EXERCISE AIM =>
Please copy the listing that follows exactly, leaving out any pictures.

THE RECORDS =>
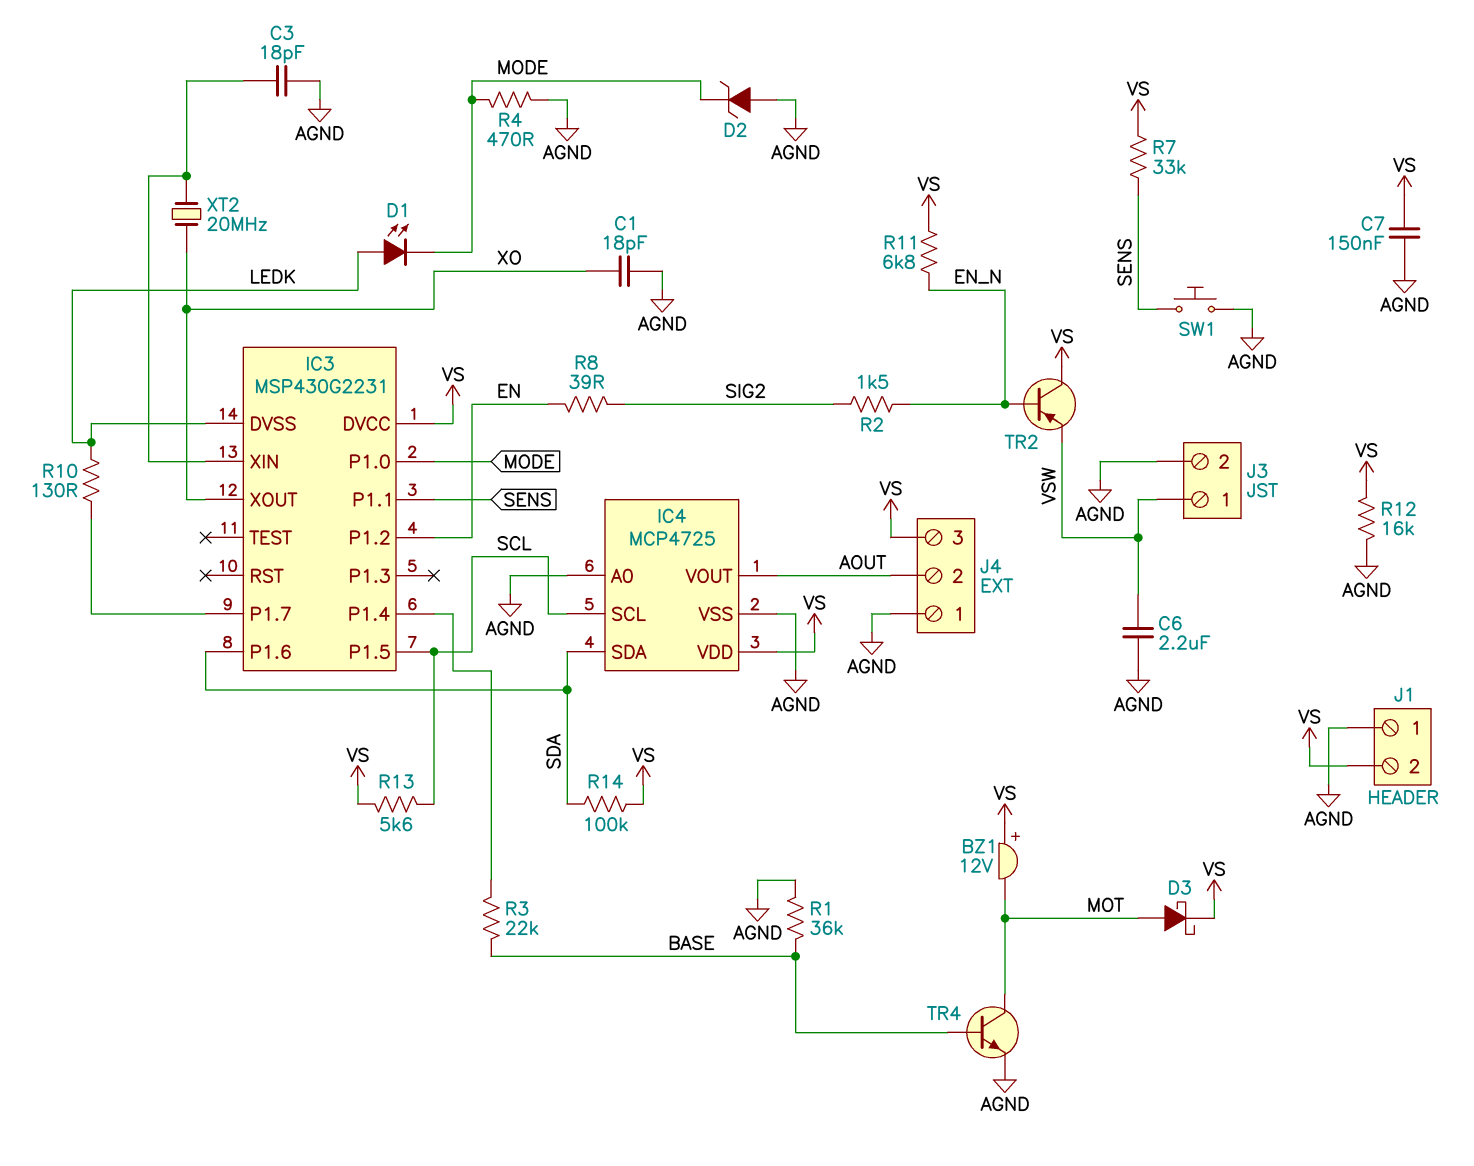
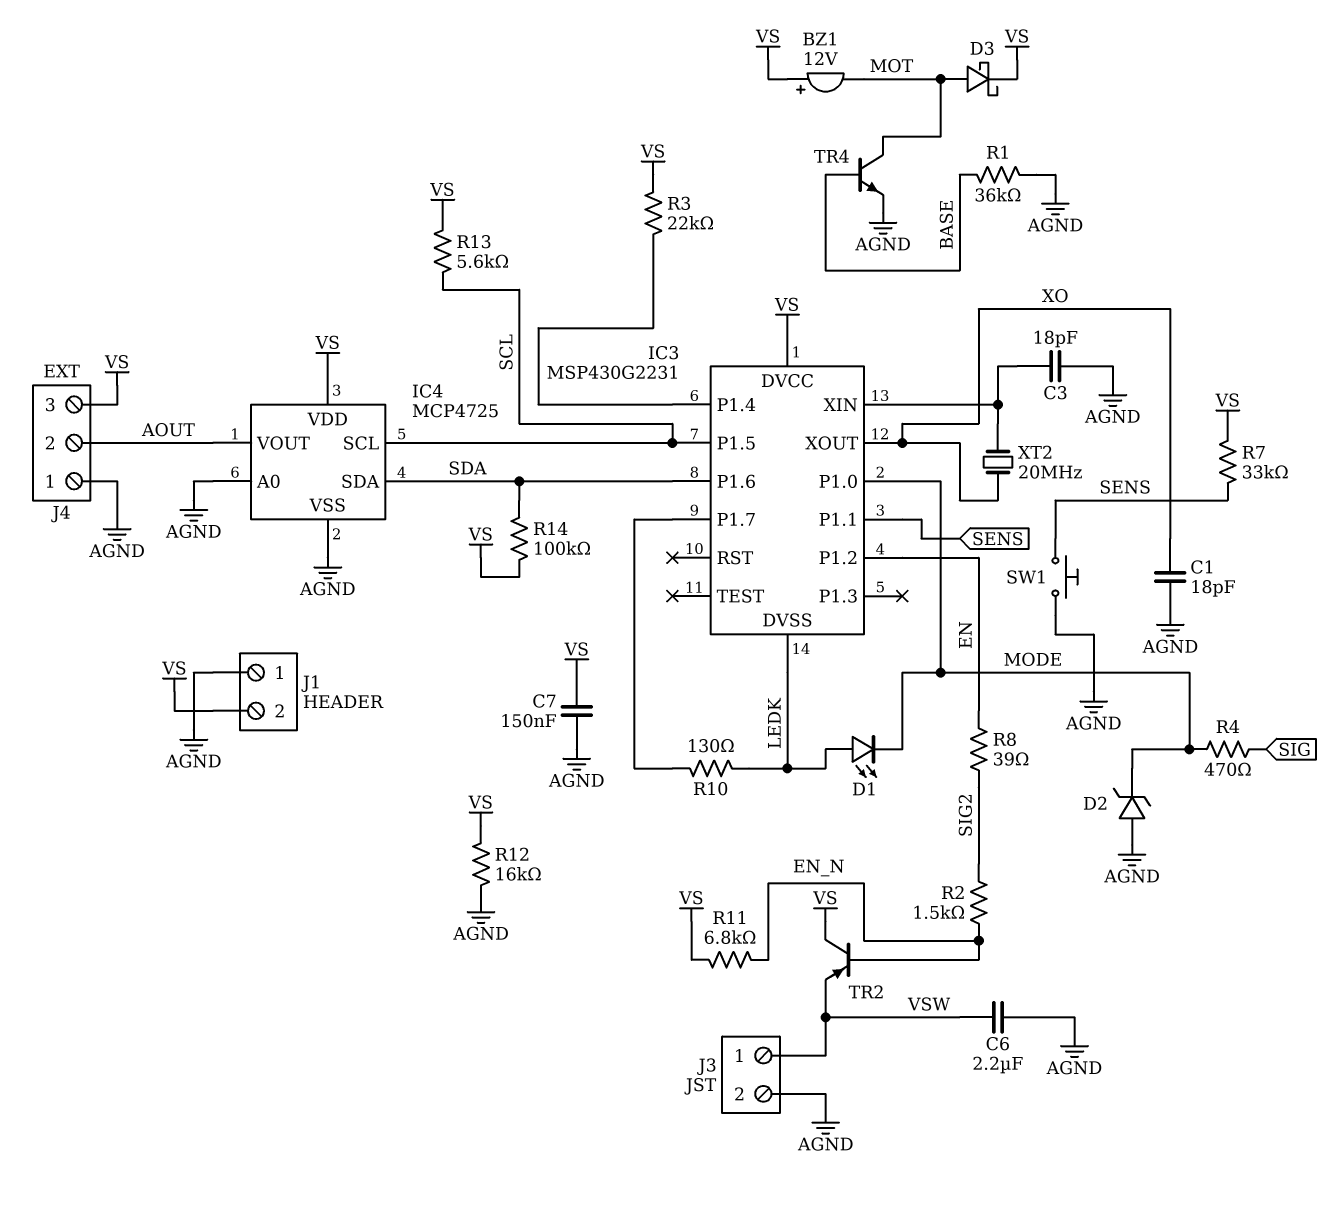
R3: 22k (BASE, IC3/P1.4) -> 22k (IC3/P1.4, VS)
R4: 470 (AGND, MODE) -> 470 (MODE, SIG)

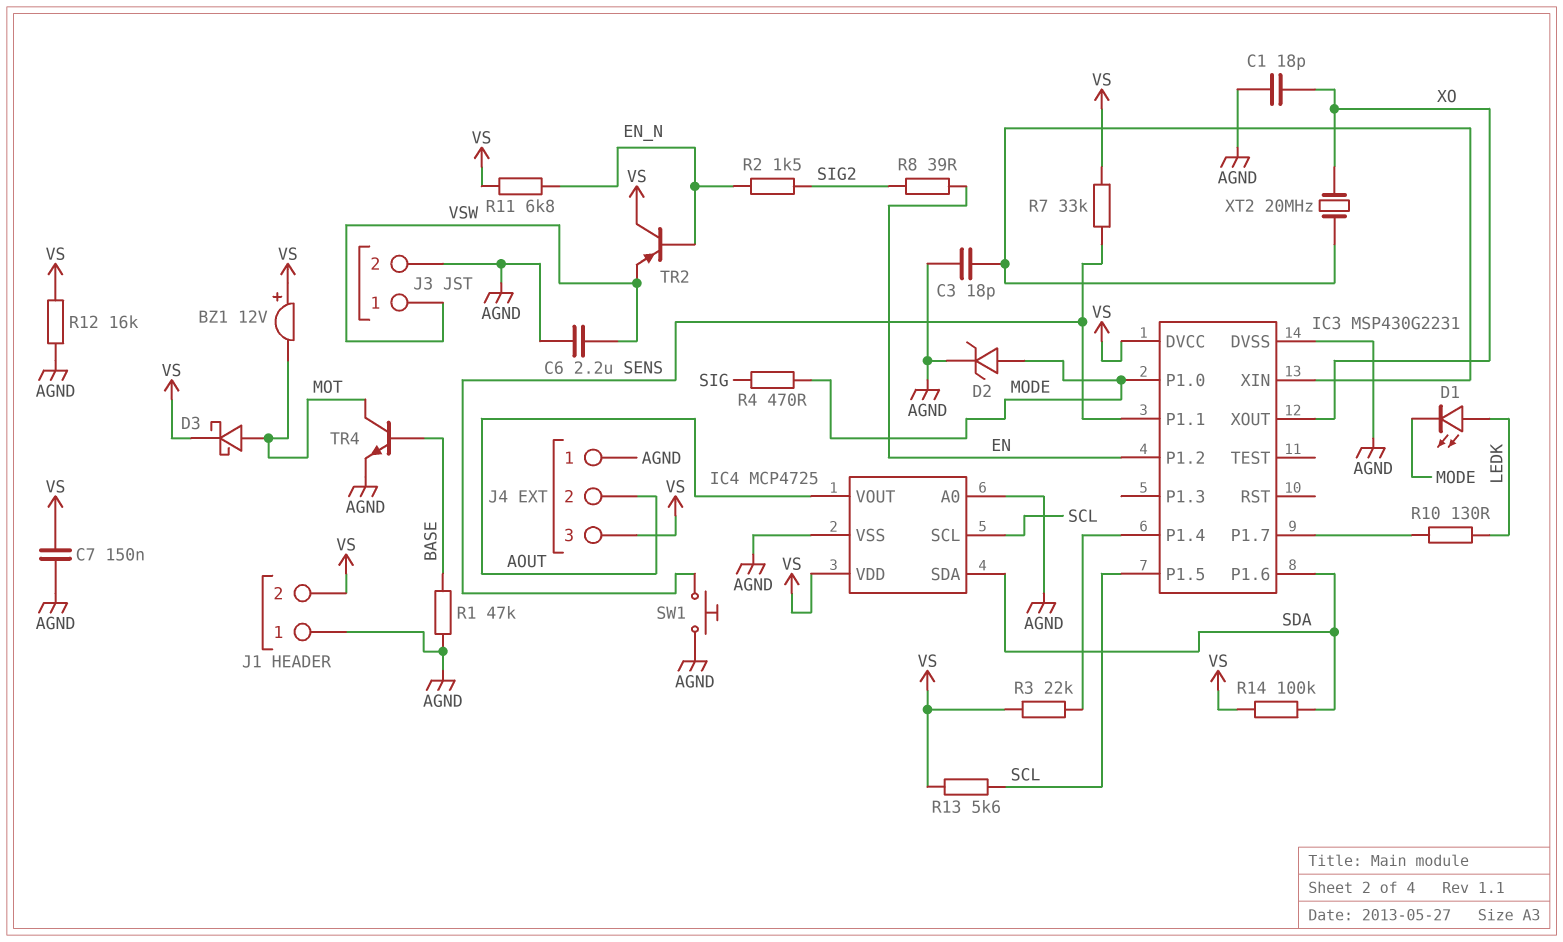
D2: zener (A AGND, K MODE) -> zener (A MODE, K AGND)
IC3 pin DVSS: LEDK -> AGND
R1: 36k (AGND, BASE) -> 47k (AGND, BASE)

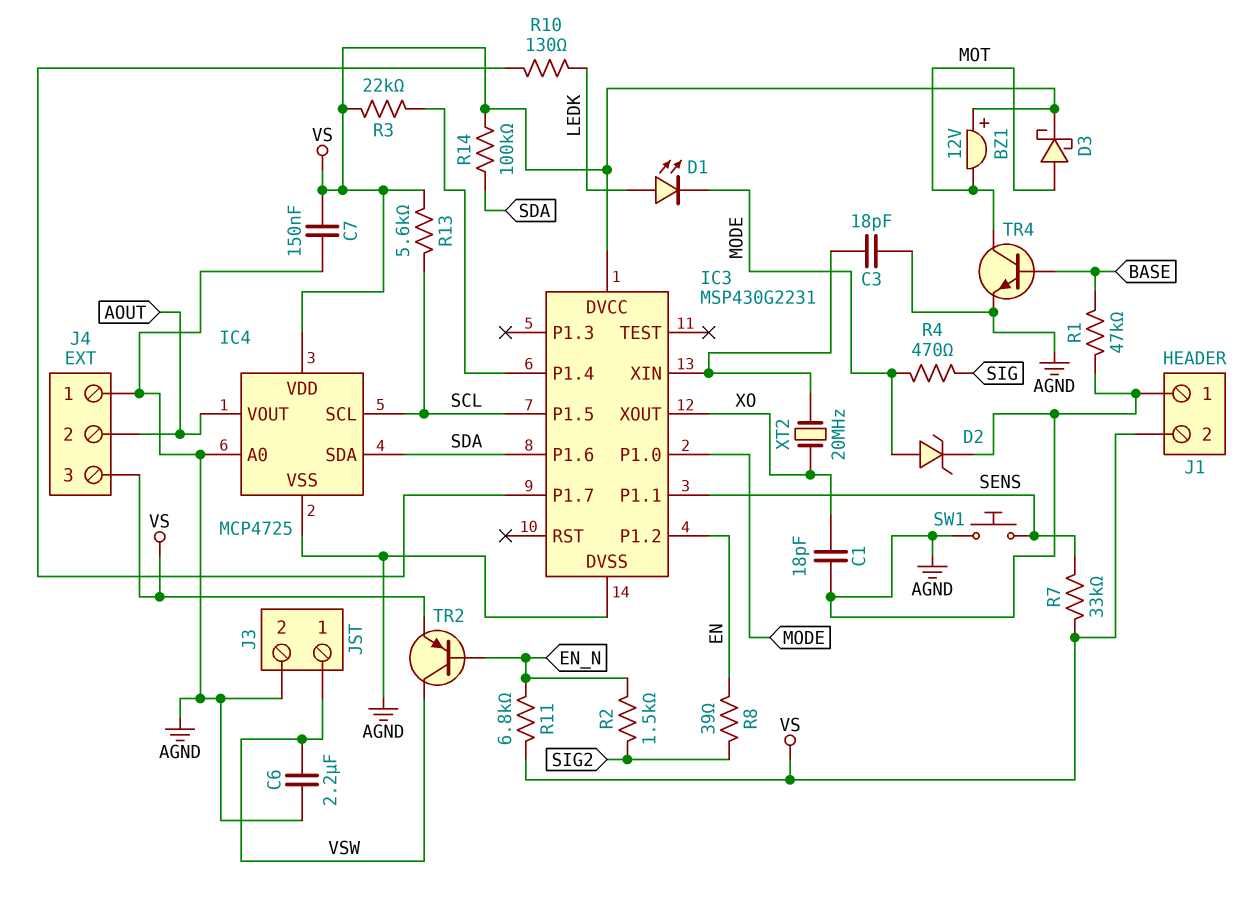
R12: 16k (AGND, VS) -> none
TR2: PNP (B EN_N, C VS, E VSW) -> PNP (B EN_N, C VSW, E VS)

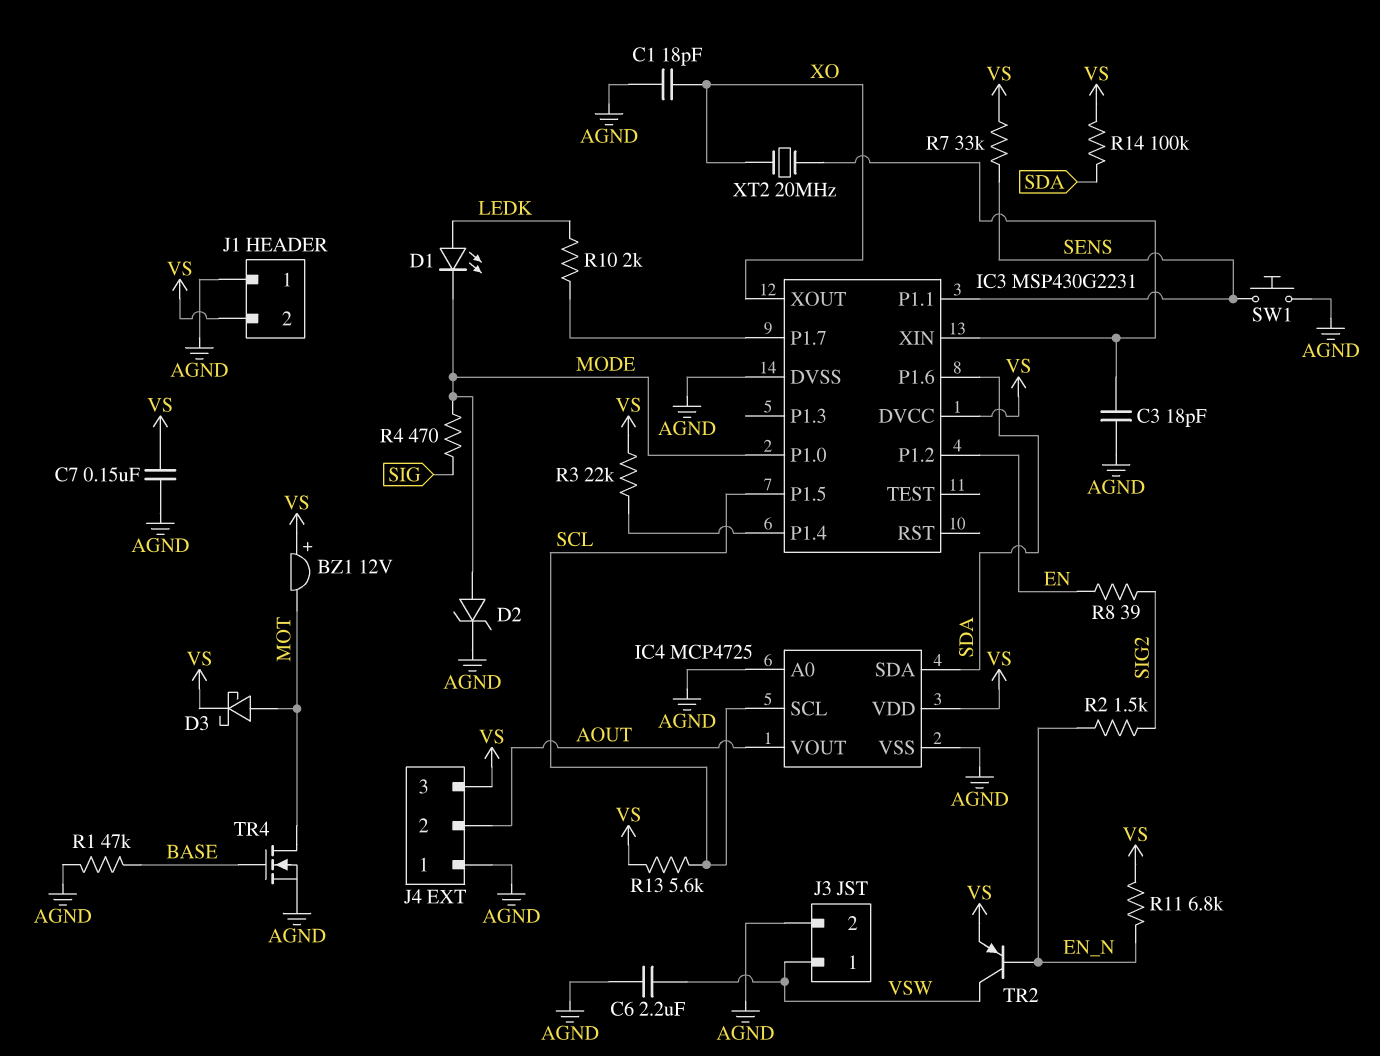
R10: 130 (IC3/P1.7, LEDK) -> 2k (IC3/P1.7, LEDK)
TR4: NPN (B BASE, C MOT, E AGND) -> NMOS (G BASE, D MOT, S AGND)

TASK RESPONSE =>
R3: 22k (BASE, IC3/P1.4) -> 22k (IC3/P1.4, VS)
R4: 470 (AGND, MODE) -> 470 (MODE, SIG)

D2: zener (A AGND, K MODE) -> zener (A MODE, K AGND)
IC3 pin DVSS: LEDK -> AGND
R1: 36k (AGND, BASE) -> 47k (AGND, BASE)

R12: 16k (AGND, VS) -> none
TR2: PNP (B EN_N, C VS, E VSW) -> PNP (B EN_N, C VSW, E VS)

R10: 130 (IC3/P1.7, LEDK) -> 2k (IC3/P1.7, LEDK)
TR4: NPN (B BASE, C MOT, E AGND) -> NMOS (G BASE, D MOT, S AGND)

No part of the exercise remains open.